*Required action*: In the data below, find each line carrying the string "VRAW" and copy it out.

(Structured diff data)
◇ ◇ ◇

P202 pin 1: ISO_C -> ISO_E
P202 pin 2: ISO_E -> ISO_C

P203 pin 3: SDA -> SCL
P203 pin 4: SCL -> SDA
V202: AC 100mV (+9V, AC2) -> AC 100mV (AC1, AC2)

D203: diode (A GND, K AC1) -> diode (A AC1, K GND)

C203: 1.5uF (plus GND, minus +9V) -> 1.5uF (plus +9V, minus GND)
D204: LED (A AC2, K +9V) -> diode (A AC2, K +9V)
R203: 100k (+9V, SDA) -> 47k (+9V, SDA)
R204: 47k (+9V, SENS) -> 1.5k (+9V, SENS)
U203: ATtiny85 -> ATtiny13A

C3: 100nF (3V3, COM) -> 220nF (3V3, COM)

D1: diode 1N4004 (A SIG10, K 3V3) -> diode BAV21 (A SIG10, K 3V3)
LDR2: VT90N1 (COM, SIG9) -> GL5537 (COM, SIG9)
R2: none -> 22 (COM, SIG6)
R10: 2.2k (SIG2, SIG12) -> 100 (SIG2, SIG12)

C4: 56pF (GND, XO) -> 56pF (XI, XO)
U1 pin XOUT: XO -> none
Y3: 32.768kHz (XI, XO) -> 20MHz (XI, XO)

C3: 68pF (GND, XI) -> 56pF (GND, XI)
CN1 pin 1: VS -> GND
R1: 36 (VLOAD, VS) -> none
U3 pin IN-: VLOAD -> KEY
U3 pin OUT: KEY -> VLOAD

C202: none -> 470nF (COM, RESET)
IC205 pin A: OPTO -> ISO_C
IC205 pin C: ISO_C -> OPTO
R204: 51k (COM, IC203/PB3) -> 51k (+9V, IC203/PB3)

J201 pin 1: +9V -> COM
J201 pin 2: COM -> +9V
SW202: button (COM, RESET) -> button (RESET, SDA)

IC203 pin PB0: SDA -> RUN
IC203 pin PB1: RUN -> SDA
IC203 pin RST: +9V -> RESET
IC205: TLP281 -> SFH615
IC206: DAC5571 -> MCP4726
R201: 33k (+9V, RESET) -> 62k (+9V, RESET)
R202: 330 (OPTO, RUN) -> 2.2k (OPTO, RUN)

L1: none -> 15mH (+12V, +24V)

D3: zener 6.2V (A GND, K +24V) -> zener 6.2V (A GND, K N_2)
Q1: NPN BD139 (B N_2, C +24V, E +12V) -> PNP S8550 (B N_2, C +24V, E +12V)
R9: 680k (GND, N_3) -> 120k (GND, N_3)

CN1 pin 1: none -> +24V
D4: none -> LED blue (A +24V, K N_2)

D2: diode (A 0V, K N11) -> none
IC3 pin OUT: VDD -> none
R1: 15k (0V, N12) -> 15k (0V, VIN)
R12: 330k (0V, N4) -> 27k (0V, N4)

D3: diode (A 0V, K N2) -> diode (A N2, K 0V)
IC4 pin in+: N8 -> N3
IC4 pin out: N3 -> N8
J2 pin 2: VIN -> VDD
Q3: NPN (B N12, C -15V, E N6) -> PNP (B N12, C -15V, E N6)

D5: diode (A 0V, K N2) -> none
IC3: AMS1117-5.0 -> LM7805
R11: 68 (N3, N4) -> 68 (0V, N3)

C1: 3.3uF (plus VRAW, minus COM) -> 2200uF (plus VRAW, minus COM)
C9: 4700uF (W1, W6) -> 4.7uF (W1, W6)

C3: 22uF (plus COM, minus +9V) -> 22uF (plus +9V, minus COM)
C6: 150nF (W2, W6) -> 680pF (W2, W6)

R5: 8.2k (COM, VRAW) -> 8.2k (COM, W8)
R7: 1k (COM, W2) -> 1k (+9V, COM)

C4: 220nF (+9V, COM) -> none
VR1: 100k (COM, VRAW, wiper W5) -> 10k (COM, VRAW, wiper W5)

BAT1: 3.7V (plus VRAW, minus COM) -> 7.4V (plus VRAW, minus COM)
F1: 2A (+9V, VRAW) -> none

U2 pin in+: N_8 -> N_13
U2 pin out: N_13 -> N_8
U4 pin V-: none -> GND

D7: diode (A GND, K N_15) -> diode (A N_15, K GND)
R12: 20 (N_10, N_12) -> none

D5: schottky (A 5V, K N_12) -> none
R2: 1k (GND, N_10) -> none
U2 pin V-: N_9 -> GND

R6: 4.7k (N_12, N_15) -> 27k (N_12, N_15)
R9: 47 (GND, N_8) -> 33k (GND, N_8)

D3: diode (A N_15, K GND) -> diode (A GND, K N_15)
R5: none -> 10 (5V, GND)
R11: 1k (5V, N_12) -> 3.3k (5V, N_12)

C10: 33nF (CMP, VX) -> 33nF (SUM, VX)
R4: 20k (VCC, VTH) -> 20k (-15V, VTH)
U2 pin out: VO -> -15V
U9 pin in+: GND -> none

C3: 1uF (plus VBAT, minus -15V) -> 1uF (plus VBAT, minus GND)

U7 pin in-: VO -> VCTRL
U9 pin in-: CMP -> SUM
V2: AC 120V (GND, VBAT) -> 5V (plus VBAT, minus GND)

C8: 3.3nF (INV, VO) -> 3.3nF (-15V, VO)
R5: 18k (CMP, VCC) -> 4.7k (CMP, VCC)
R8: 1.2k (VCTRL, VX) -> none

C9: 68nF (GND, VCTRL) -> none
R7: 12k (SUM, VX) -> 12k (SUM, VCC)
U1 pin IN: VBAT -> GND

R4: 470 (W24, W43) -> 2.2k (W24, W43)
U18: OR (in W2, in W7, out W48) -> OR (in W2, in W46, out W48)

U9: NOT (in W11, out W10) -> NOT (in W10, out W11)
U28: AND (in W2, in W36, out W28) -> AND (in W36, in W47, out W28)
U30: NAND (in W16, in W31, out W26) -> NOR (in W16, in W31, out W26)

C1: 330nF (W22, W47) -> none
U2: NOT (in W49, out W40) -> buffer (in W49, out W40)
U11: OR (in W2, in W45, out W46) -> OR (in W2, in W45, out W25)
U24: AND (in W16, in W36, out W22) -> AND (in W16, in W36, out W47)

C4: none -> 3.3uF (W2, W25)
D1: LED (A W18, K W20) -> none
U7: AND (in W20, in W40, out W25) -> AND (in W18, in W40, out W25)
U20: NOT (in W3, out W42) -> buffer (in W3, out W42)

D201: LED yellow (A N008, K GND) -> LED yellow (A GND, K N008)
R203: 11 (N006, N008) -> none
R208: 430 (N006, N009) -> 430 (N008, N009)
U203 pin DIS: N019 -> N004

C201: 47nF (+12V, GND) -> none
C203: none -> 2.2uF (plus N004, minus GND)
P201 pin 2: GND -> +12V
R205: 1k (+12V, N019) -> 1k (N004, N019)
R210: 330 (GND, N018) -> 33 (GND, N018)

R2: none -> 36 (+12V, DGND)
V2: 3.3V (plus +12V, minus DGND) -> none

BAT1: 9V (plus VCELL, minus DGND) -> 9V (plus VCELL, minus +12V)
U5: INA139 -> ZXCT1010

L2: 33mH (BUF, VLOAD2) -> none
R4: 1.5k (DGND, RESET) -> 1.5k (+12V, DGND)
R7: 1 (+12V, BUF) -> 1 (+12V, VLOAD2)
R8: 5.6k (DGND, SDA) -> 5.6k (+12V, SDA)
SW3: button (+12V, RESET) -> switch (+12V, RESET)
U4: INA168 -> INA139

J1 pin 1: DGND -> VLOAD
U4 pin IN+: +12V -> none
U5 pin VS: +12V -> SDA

◇ ◇ ◇

*Response area*:
C1: 3.3uF (plus VRAW, minus COM) -> 2200uF (plus VRAW, minus COM)
R5: 8.2k (COM, VRAW) -> 8.2k (COM, W8)
VR1: 100k (COM, VRAW, wiper W5) -> 10k (COM, VRAW, wiper W5)
BAT1: 3.7V (plus VRAW, minus COM) -> 7.4V (plus VRAW, minus COM)
F1: 2A (+9V, VRAW) -> none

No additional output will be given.